RECORDS PROVIDED
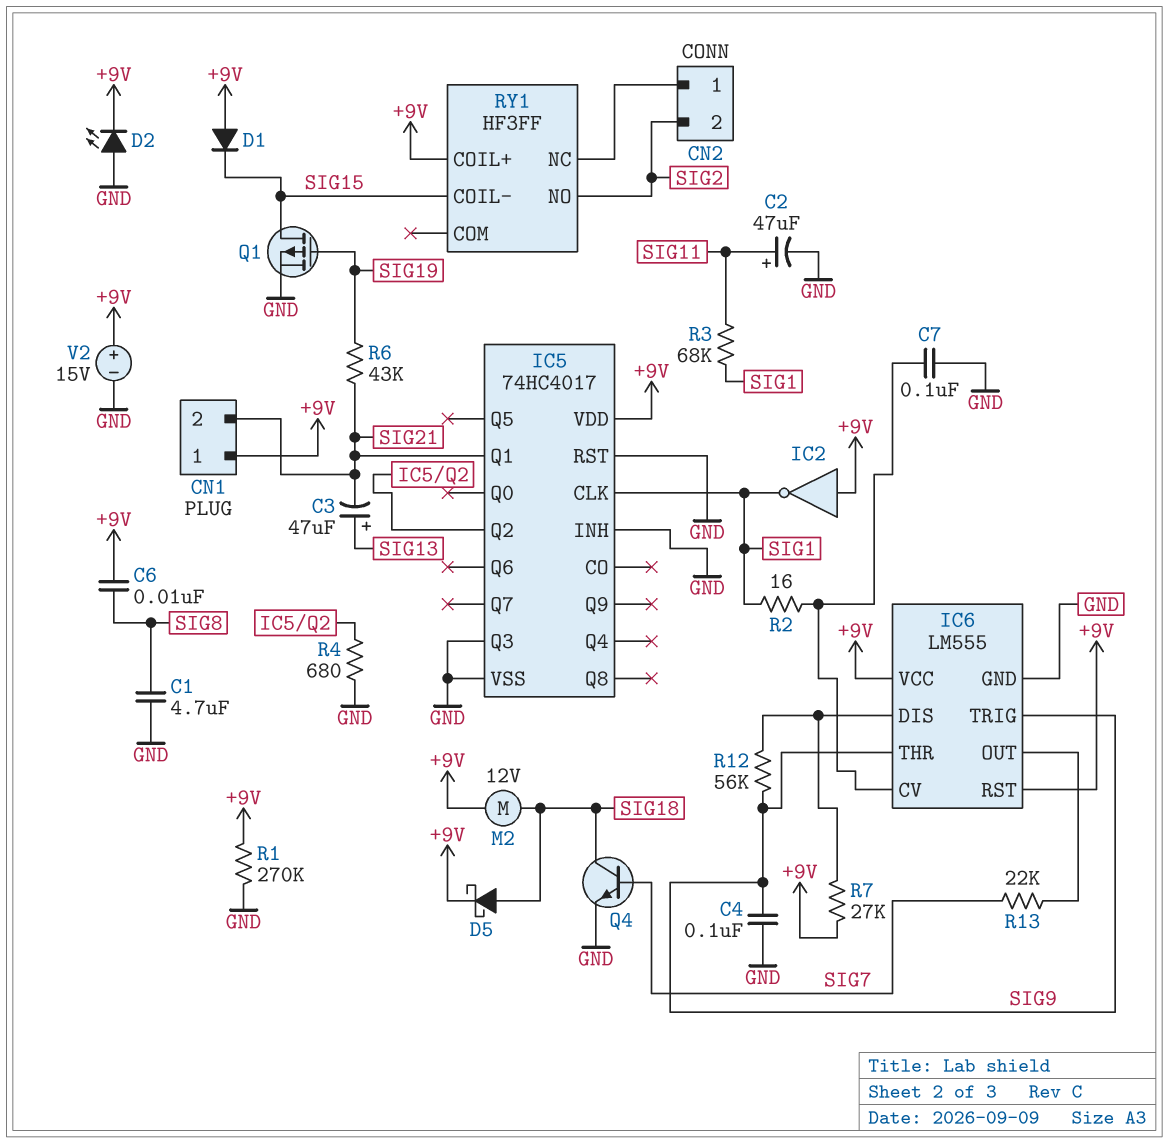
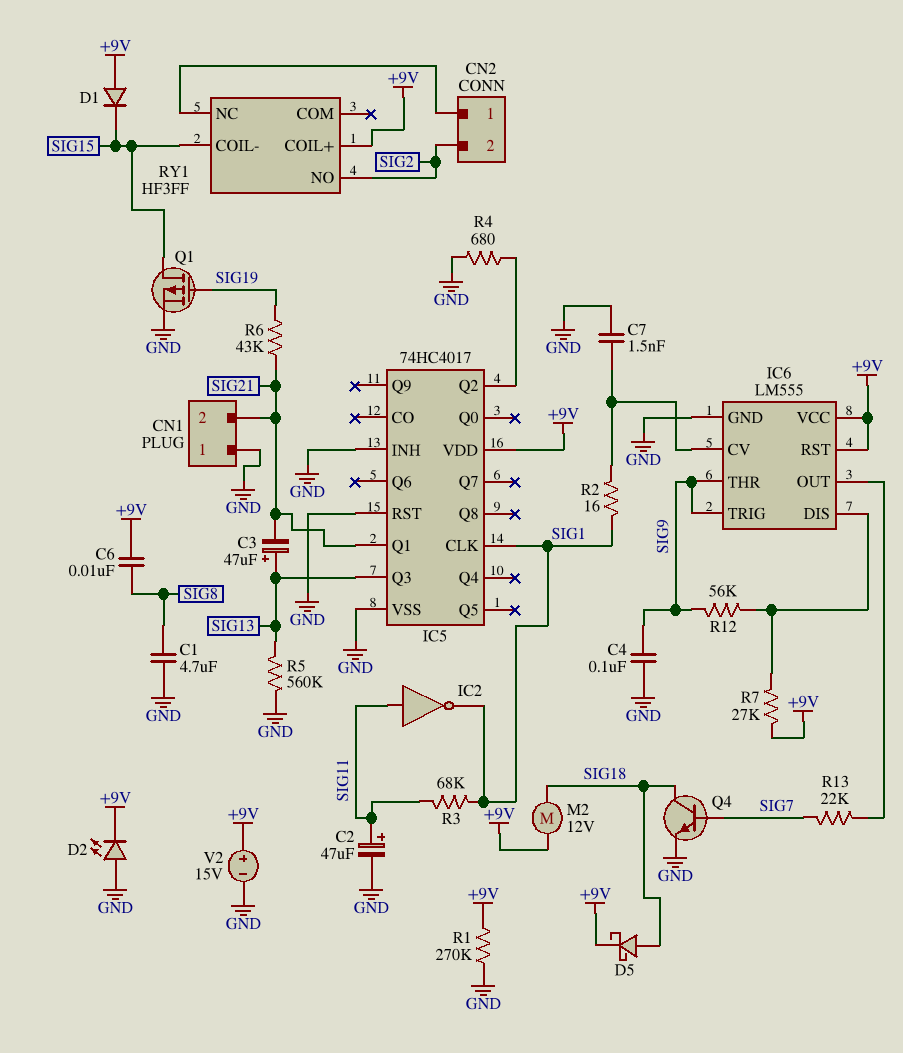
C7: 100nF (GND, IC6/CV) -> 1.5nF (GND, IC6/CV)
CN1 pin 1: +9V -> GND
IC2: NOT (in +9V, out SIG1) -> NOT (in SIG11, out SIG1)
IC5 pin Q3: GND -> SIG13
R5: none -> 560k (GND, SIG13)

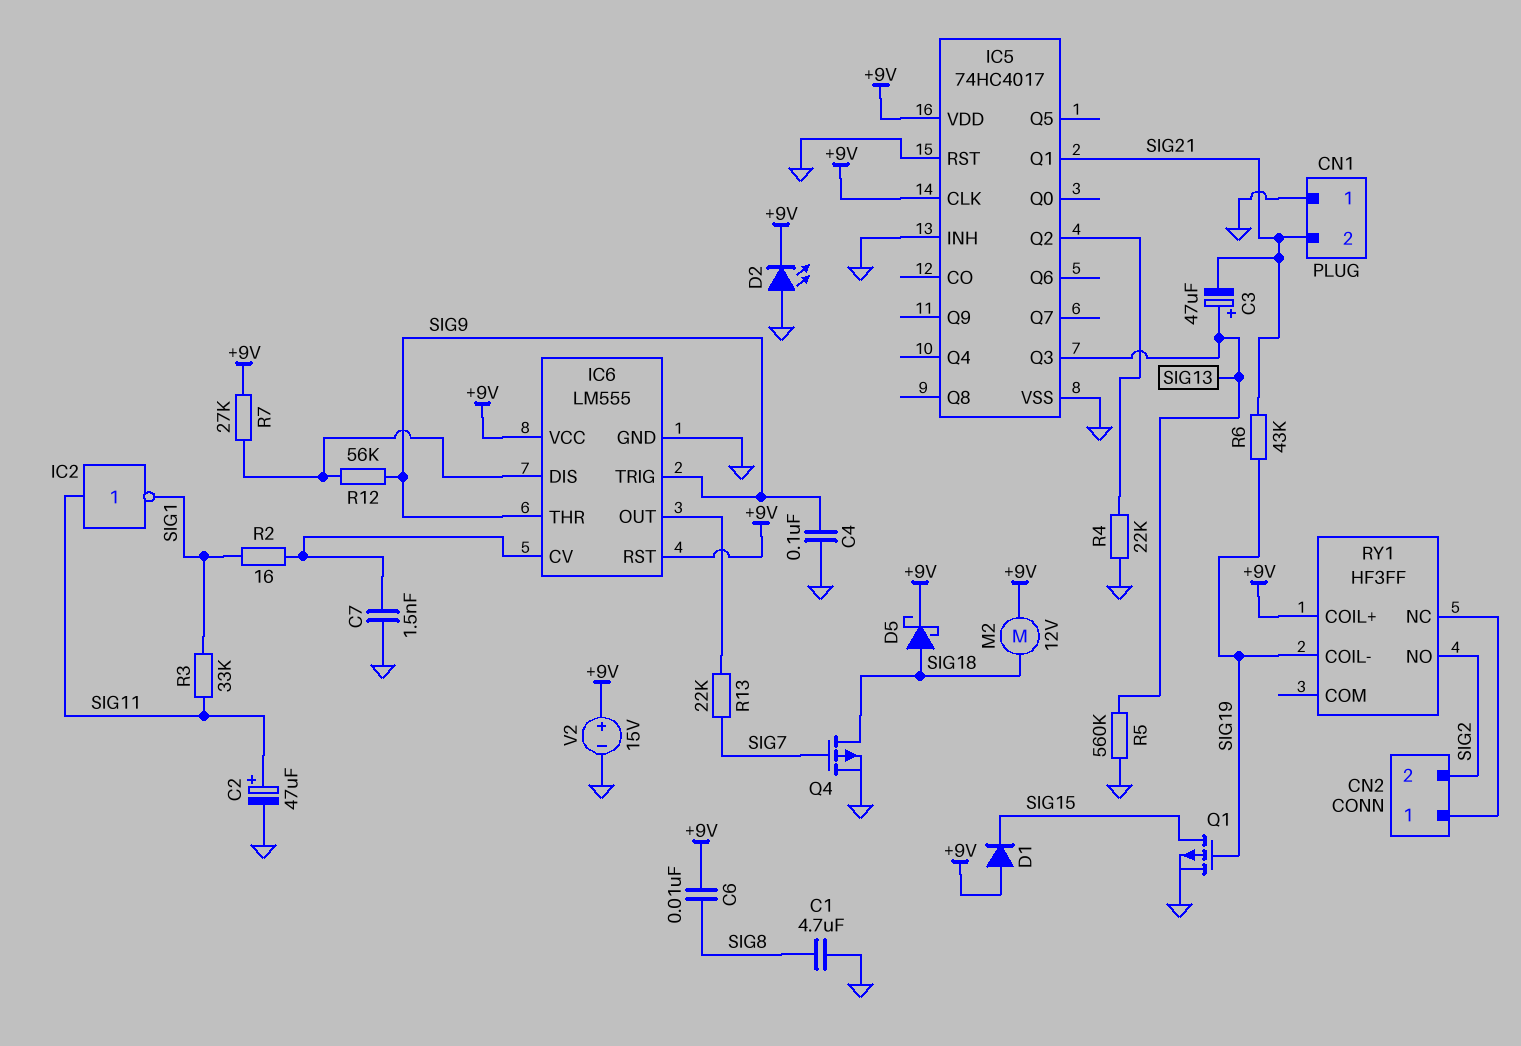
IC5 pin CLK: SIG1 -> +9V
Q4: NPN (B SIG7, C SIG18, E GND) -> PMOS (G SIG7, D SIG18, S GND)
R1: 270k (+9V, GND) -> none
R3: 68k (SIG1, SIG11) -> 33k (SIG1, SIG11)
R4: 680 (GND, IC5/Q2) -> 22k (GND, IC5/Q2)
RY1 pin COIL-: SIG15 -> SIG19

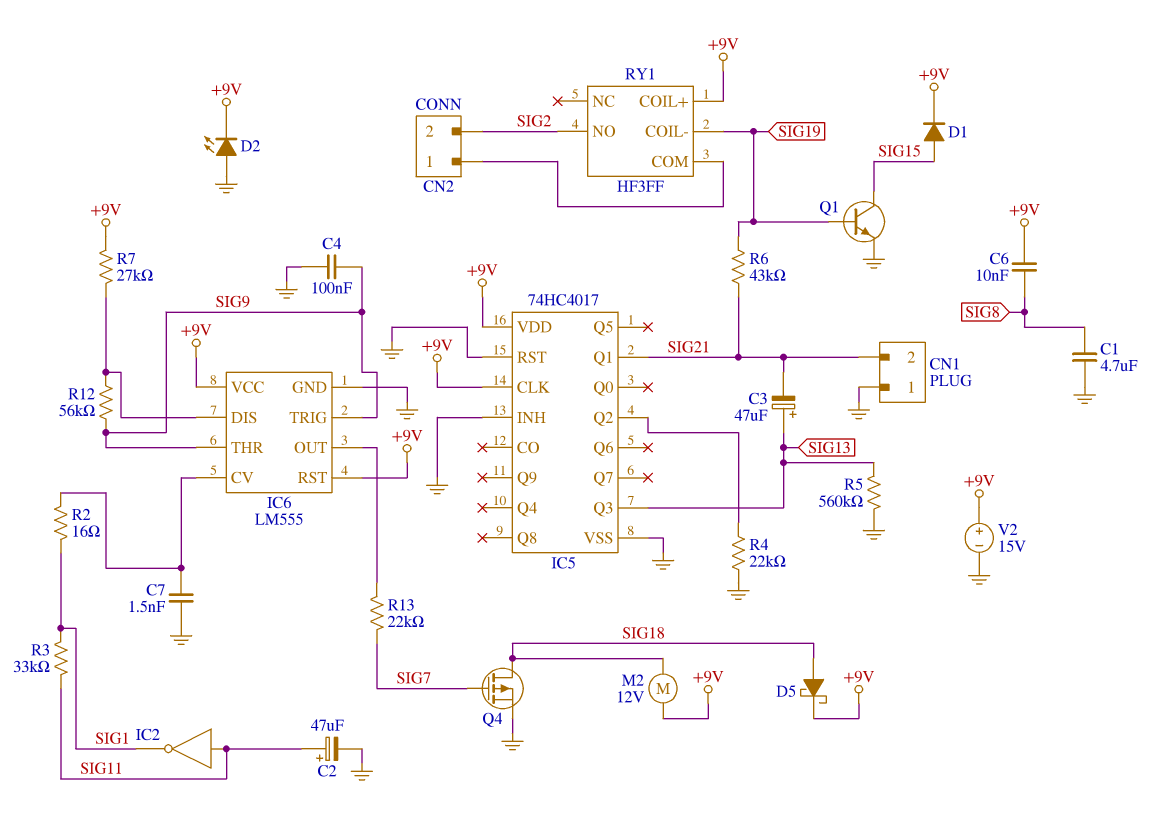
D1: diode (A +9V, K SIG15) -> diode (A SIG15, K +9V)
Q1: PMOS (G SIG19, D SIG15, S GND) -> NPN (B SIG19, C SIG15, E GND)
RY1 pin COM: none -> CN2/1
RY1 pin NC: CN2/1 -> none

YOUR GOAL
Review the preceding data and report every line that includes the string "PMOS".

ANSWER AREA
Q4: NPN (B SIG7, C SIG18, E GND) -> PMOS (G SIG7, D SIG18, S GND)
Q1: PMOS (G SIG19, D SIG15, S GND) -> NPN (B SIG19, C SIG15, E GND)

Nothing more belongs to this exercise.